HOW TO COMPLETE THIS TASK: Return the records exactly as they are.

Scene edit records

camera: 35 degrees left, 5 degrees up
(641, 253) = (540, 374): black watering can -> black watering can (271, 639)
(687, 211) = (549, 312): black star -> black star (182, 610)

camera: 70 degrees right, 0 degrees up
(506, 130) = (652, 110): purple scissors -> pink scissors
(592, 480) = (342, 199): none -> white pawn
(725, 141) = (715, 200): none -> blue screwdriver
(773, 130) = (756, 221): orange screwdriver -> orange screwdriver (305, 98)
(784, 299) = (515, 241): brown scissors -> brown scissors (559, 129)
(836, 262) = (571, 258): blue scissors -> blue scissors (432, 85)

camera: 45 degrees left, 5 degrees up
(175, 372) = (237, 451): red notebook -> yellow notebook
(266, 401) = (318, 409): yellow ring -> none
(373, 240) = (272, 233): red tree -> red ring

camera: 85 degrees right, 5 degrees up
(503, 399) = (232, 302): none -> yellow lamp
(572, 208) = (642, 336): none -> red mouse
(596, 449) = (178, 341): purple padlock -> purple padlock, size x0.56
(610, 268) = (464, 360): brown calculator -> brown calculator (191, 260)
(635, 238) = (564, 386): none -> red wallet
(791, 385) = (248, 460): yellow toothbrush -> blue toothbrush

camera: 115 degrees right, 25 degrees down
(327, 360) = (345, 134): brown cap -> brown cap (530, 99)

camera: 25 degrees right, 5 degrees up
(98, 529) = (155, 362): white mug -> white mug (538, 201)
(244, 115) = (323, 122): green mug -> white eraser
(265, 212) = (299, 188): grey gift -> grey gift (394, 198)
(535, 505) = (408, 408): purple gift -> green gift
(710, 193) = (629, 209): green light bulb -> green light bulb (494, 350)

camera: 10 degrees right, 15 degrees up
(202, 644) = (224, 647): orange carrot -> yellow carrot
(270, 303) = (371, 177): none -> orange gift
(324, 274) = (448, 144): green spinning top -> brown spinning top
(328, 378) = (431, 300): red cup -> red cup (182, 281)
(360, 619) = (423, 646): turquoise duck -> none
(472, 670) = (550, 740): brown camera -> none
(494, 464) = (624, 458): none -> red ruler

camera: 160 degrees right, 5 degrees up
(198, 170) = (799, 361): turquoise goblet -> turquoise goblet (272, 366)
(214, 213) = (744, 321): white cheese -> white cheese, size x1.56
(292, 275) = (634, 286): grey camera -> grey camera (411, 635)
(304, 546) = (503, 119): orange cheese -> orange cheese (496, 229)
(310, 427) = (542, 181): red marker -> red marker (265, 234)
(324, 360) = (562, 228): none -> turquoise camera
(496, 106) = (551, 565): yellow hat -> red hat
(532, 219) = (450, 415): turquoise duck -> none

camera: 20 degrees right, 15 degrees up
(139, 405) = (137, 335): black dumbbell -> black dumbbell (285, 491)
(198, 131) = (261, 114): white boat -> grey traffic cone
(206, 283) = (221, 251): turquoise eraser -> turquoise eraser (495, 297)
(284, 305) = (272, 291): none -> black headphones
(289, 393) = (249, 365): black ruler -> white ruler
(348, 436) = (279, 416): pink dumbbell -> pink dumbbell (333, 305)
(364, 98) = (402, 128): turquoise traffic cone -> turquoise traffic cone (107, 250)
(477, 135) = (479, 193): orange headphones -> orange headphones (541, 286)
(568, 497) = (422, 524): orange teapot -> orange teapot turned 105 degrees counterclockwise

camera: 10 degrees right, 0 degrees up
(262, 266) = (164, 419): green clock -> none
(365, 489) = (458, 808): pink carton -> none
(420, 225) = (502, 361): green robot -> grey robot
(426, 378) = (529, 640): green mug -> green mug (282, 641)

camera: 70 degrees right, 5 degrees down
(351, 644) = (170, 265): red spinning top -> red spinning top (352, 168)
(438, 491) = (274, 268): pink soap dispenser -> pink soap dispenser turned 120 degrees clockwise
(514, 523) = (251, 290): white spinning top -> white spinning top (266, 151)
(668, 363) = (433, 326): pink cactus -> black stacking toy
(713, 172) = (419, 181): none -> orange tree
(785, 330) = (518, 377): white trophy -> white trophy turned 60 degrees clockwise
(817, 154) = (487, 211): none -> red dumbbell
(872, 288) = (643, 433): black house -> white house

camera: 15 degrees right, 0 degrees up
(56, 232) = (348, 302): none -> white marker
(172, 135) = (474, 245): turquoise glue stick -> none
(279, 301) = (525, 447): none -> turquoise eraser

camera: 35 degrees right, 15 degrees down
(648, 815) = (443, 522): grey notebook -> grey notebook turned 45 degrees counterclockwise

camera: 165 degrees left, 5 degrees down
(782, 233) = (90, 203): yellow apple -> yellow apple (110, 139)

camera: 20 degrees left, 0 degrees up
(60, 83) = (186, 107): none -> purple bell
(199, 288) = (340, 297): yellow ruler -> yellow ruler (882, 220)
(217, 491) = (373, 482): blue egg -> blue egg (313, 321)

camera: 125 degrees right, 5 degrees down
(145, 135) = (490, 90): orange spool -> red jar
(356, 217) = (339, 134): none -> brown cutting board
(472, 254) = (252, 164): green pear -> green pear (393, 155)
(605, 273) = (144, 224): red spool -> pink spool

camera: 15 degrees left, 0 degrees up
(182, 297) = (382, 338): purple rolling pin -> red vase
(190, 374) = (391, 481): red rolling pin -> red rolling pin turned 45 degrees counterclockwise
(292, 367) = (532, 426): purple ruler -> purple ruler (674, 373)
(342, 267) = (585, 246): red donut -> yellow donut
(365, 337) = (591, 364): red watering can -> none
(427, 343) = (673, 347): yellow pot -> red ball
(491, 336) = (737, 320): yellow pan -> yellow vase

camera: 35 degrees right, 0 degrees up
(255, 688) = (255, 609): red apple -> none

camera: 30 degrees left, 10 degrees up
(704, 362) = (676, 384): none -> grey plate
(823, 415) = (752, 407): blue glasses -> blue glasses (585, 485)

TASK ANSWER:
camera: 35 degrees left, 5 degrees up
(641, 253) = (540, 374): black watering can -> black watering can (271, 639)
(687, 211) = (549, 312): black star -> black star (182, 610)

camera: 70 degrees right, 0 degrees up
(506, 130) = (652, 110): purple scissors -> pink scissors
(592, 480) = (342, 199): none -> white pawn
(725, 141) = (715, 200): none -> blue screwdriver
(773, 130) = (756, 221): orange screwdriver -> orange screwdriver (305, 98)
(784, 299) = (515, 241): brown scissors -> brown scissors (559, 129)
(836, 262) = (571, 258): blue scissors -> blue scissors (432, 85)

camera: 45 degrees left, 5 degrees up
(175, 372) = (237, 451): red notebook -> yellow notebook
(266, 401) = (318, 409): yellow ring -> none
(373, 240) = (272, 233): red tree -> red ring

camera: 85 degrees right, 5 degrees up
(503, 399) = (232, 302): none -> yellow lamp
(572, 208) = (642, 336): none -> red mouse
(596, 449) = (178, 341): purple padlock -> purple padlock, size x0.56
(610, 268) = (464, 360): brown calculator -> brown calculator (191, 260)
(635, 238) = (564, 386): none -> red wallet
(791, 385) = (248, 460): yellow toothbrush -> blue toothbrush

camera: 115 degrees right, 25 degrees down
(327, 360) = (345, 134): brown cap -> brown cap (530, 99)

camera: 25 degrees right, 5 degrees up
(98, 529) = (155, 362): white mug -> white mug (538, 201)
(244, 115) = (323, 122): green mug -> white eraser
(265, 212) = (299, 188): grey gift -> grey gift (394, 198)
(535, 505) = (408, 408): purple gift -> green gift
(710, 193) = (629, 209): green light bulb -> green light bulb (494, 350)

camera: 10 degrees right, 15 degrees up
(202, 644) = (224, 647): orange carrot -> yellow carrot
(270, 303) = (371, 177): none -> orange gift
(324, 274) = (448, 144): green spinning top -> brown spinning top
(328, 378) = (431, 300): red cup -> red cup (182, 281)
(360, 619) = (423, 646): turquoise duck -> none
(472, 670) = (550, 740): brown camera -> none
(494, 464) = (624, 458): none -> red ruler

camera: 160 degrees right, 5 degrees up
(198, 170) = (799, 361): turquoise goblet -> turquoise goblet (272, 366)
(214, 213) = (744, 321): white cheese -> white cheese, size x1.56
(292, 275) = (634, 286): grey camera -> grey camera (411, 635)
(304, 546) = (503, 119): orange cheese -> orange cheese (496, 229)
(310, 427) = (542, 181): red marker -> red marker (265, 234)
(324, 360) = (562, 228): none -> turquoise camera
(496, 106) = (551, 565): yellow hat -> red hat
(532, 219) = (450, 415): turquoise duck -> none

camera: 20 degrees right, 15 degrees up
(139, 405) = (137, 335): black dumbbell -> black dumbbell (285, 491)
(198, 131) = (261, 114): white boat -> grey traffic cone
(206, 283) = (221, 251): turquoise eraser -> turquoise eraser (495, 297)
(284, 305) = (272, 291): none -> black headphones
(289, 393) = (249, 365): black ruler -> white ruler
(348, 436) = (279, 416): pink dumbbell -> pink dumbbell (333, 305)
(364, 98) = (402, 128): turquoise traffic cone -> turquoise traffic cone (107, 250)
(477, 135) = (479, 193): orange headphones -> orange headphones (541, 286)
(568, 497) = (422, 524): orange teapot -> orange teapot turned 105 degrees counterclockwise

camera: 10 degrees right, 0 degrees up
(262, 266) = (164, 419): green clock -> none
(365, 489) = (458, 808): pink carton -> none
(420, 225) = (502, 361): green robot -> grey robot
(426, 378) = (529, 640): green mug -> green mug (282, 641)

camera: 70 degrees right, 5 degrees down
(351, 644) = (170, 265): red spinning top -> red spinning top (352, 168)
(438, 491) = (274, 268): pink soap dispenser -> pink soap dispenser turned 120 degrees clockwise
(514, 523) = (251, 290): white spinning top -> white spinning top (266, 151)
(668, 363) = (433, 326): pink cactus -> black stacking toy
(713, 172) = (419, 181): none -> orange tree
(785, 330) = (518, 377): white trophy -> white trophy turned 60 degrees clockwise
(817, 154) = (487, 211): none -> red dumbbell
(872, 288) = (643, 433): black house -> white house

camera: 15 degrees right, 0 degrees up
(56, 232) = (348, 302): none -> white marker
(172, 135) = (474, 245): turquoise glue stick -> none
(279, 301) = (525, 447): none -> turquoise eraser

camera: 35 degrees right, 15 degrees down
(648, 815) = (443, 522): grey notebook -> grey notebook turned 45 degrees counterclockwise

camera: 165 degrees left, 5 degrees down
(782, 233) = (90, 203): yellow apple -> yellow apple (110, 139)

camera: 20 degrees left, 0 degrees up
(60, 83) = (186, 107): none -> purple bell
(199, 288) = (340, 297): yellow ruler -> yellow ruler (882, 220)
(217, 491) = (373, 482): blue egg -> blue egg (313, 321)

camera: 125 degrees right, 5 degrees down
(145, 135) = (490, 90): orange spool -> red jar
(356, 217) = (339, 134): none -> brown cutting board
(472, 254) = (252, 164): green pear -> green pear (393, 155)
(605, 273) = (144, 224): red spool -> pink spool

camera: 15 degrees left, 0 degrees up
(182, 297) = (382, 338): purple rolling pin -> red vase
(190, 374) = (391, 481): red rolling pin -> red rolling pin turned 45 degrees counterclockwise
(292, 367) = (532, 426): purple ruler -> purple ruler (674, 373)
(342, 267) = (585, 246): red donut -> yellow donut
(365, 337) = (591, 364): red watering can -> none
(427, 343) = (673, 347): yellow pot -> red ball
(491, 336) = (737, 320): yellow pan -> yellow vase

camera: 35 degrees right, 0 degrees up
(255, 688) = (255, 609): red apple -> none

camera: 30 degrees left, 10 degrees up
(704, 362) = (676, 384): none -> grey plate
(823, 415) = (752, 407): blue glasses -> blue glasses (585, 485)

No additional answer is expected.